START Provided information
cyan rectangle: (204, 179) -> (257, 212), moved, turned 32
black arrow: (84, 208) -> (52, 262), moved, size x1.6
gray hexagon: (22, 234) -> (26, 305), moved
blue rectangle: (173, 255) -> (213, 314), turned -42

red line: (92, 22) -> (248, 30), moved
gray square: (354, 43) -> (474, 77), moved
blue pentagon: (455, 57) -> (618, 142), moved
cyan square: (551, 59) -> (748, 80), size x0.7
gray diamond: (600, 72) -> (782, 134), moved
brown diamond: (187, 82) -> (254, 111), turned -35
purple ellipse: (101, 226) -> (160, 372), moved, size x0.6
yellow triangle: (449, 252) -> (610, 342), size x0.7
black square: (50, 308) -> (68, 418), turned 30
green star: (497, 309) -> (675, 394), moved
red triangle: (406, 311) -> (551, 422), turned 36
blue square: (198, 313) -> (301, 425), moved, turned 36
END Provided information
START Provided information
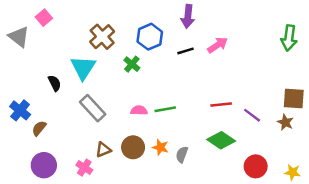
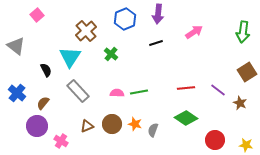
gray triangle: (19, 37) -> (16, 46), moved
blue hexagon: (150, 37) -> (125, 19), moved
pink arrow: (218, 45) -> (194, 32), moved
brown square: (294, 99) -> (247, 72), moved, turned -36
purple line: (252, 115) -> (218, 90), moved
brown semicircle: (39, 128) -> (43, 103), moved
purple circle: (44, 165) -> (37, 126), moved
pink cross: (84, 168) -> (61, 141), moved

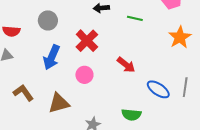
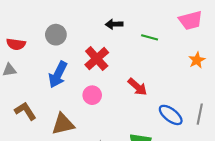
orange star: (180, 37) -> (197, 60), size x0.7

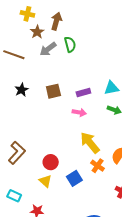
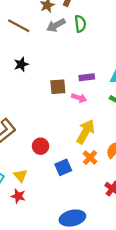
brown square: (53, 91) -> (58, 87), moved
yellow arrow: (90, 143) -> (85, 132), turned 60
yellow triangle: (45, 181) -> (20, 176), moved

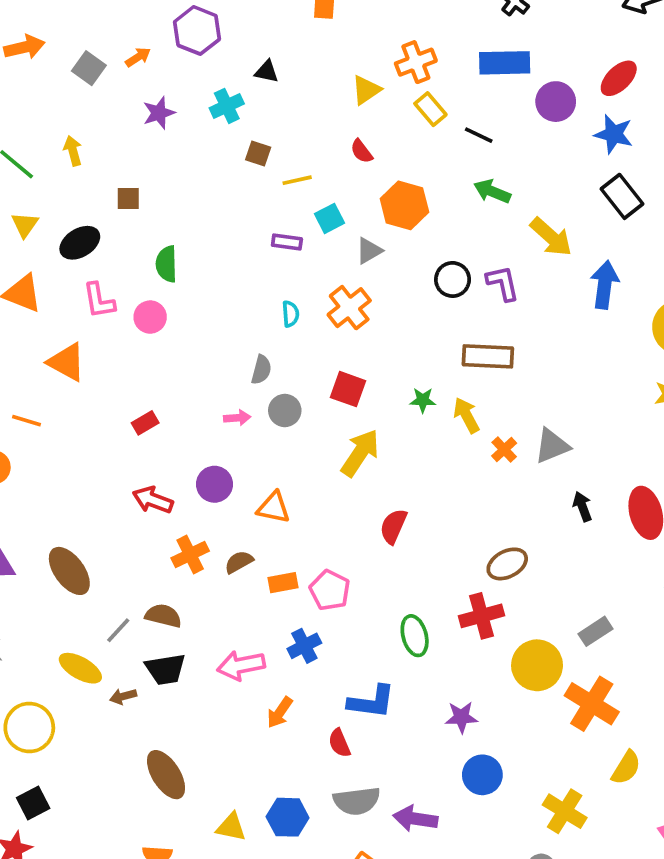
END Provided information
■ **What this task involves**: Give back precisely the lines above that start at the line containing "brown square: (53, 91) -> (58, 87), moved" and end at the line containing "yellow triangle: (45, 181)", inclusive. No other lines belong in the output.

■ **Task answer**:
brown square: (53, 91) -> (58, 87), moved
yellow arrow: (90, 143) -> (85, 132), turned 60
yellow triangle: (45, 181) -> (20, 176), moved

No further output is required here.